▸ TASK TO COMPLETE
From the first line to the last, repeat the data exactly but leave out the pictures.

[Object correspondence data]
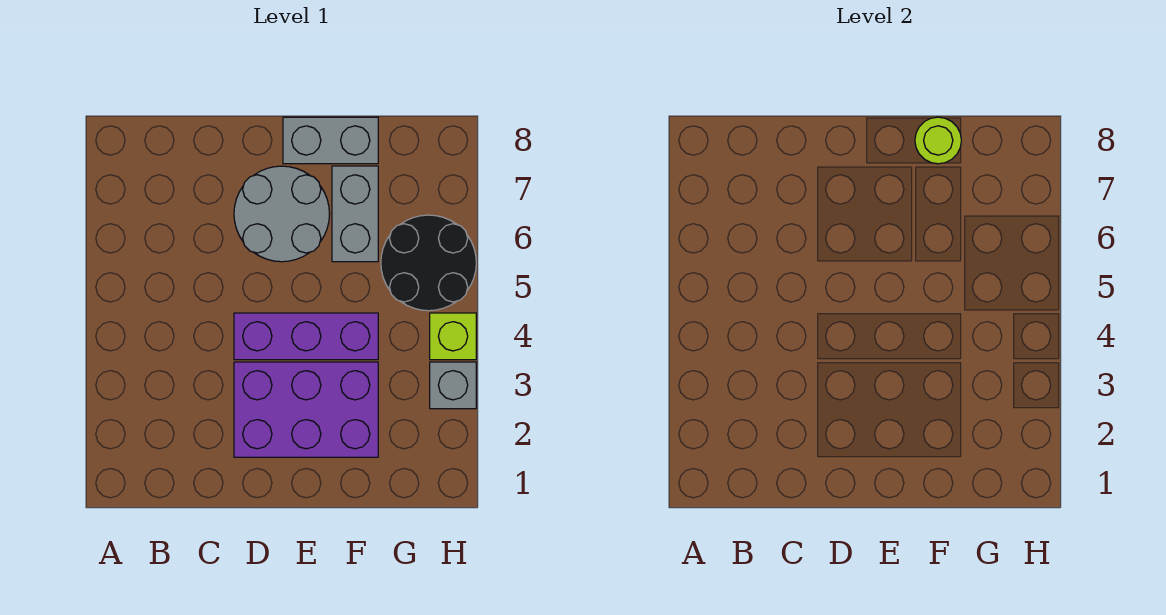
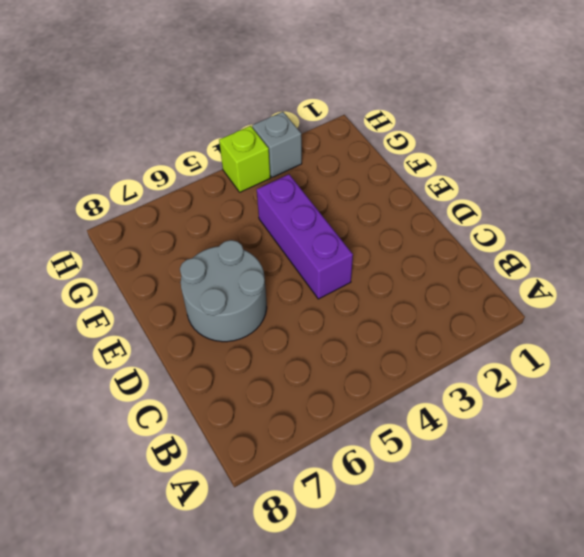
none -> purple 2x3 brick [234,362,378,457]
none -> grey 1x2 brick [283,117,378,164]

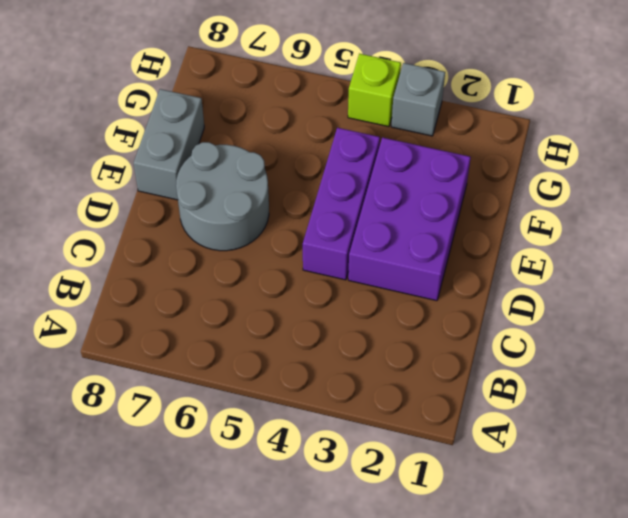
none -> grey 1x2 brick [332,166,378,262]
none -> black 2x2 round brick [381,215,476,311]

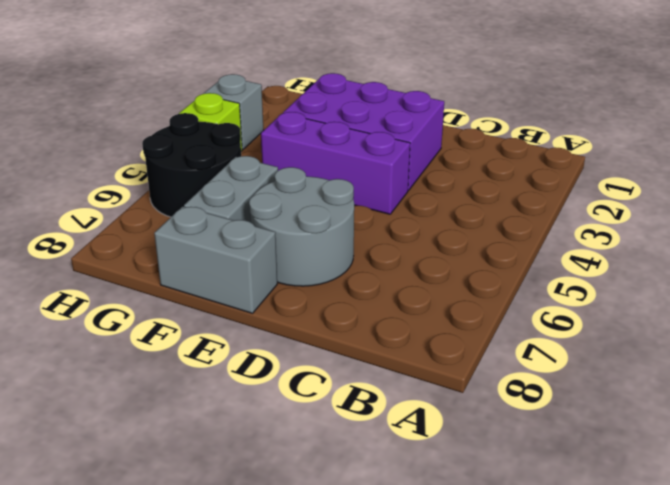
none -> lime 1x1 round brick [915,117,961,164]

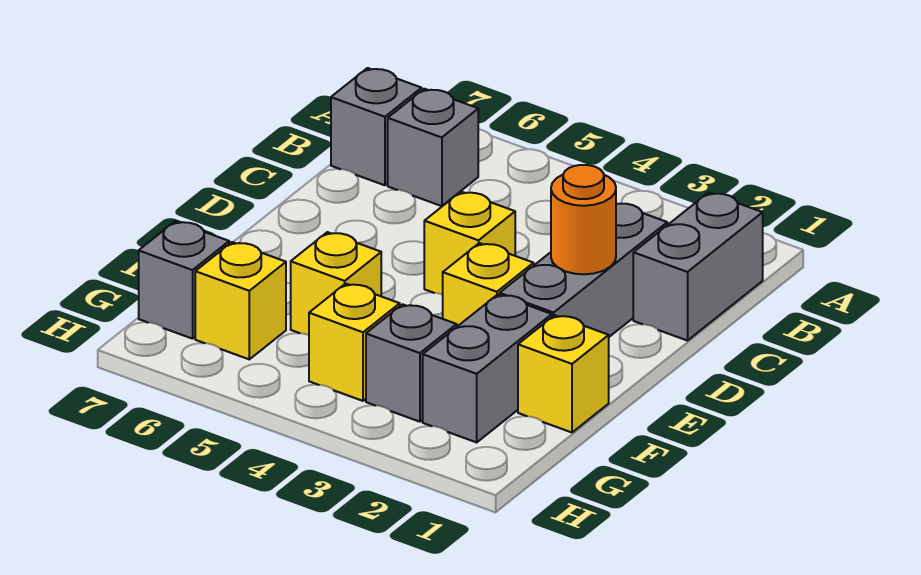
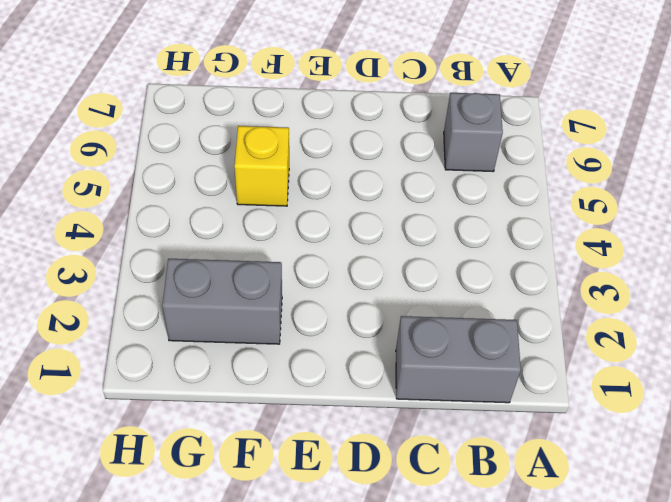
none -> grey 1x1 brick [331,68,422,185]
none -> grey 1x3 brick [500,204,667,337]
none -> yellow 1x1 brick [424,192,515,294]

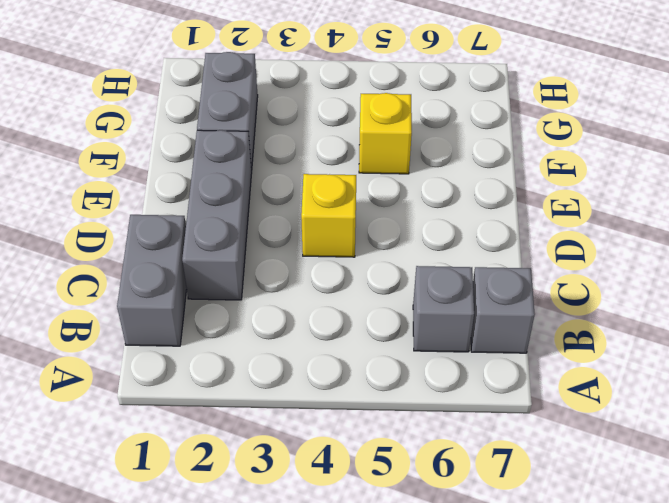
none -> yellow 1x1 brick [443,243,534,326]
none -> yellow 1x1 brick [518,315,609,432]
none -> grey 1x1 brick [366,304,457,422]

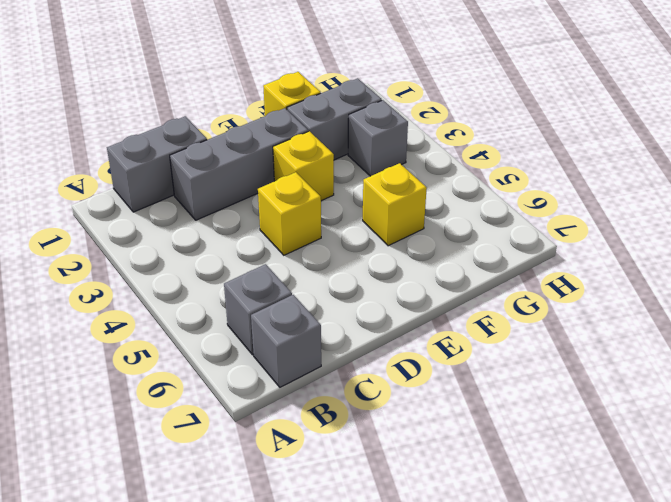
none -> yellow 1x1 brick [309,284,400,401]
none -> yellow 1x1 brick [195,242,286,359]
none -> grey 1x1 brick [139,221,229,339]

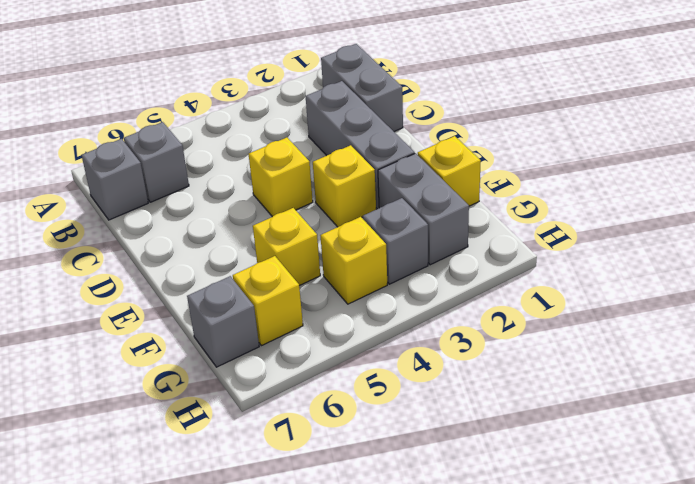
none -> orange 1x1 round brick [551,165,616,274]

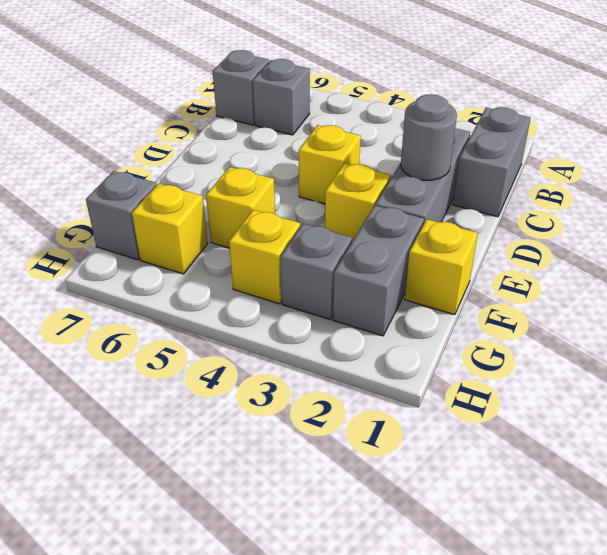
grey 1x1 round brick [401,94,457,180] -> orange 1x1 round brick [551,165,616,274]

▸ TASK RESULT
none -> purple 2x3 brick [234,362,378,457]
none -> grey 1x2 brick [283,117,378,164]

none -> grey 1x2 brick [332,166,378,262]
none -> black 2x2 round brick [381,215,476,311]

none -> lime 1x1 round brick [915,117,961,164]

none -> grey 1x1 brick [331,68,422,185]
none -> grey 1x3 brick [500,204,667,337]
none -> yellow 1x1 brick [424,192,515,294]

none -> yellow 1x1 brick [443,243,534,326]
none -> yellow 1x1 brick [518,315,609,432]
none -> grey 1x1 brick [366,304,457,422]

none -> yellow 1x1 brick [309,284,400,401]
none -> yellow 1x1 brick [195,242,286,359]
none -> grey 1x1 brick [139,221,229,339]

none -> orange 1x1 round brick [551,165,616,274]

grey 1x1 round brick [401,94,457,180] -> orange 1x1 round brick [551,165,616,274]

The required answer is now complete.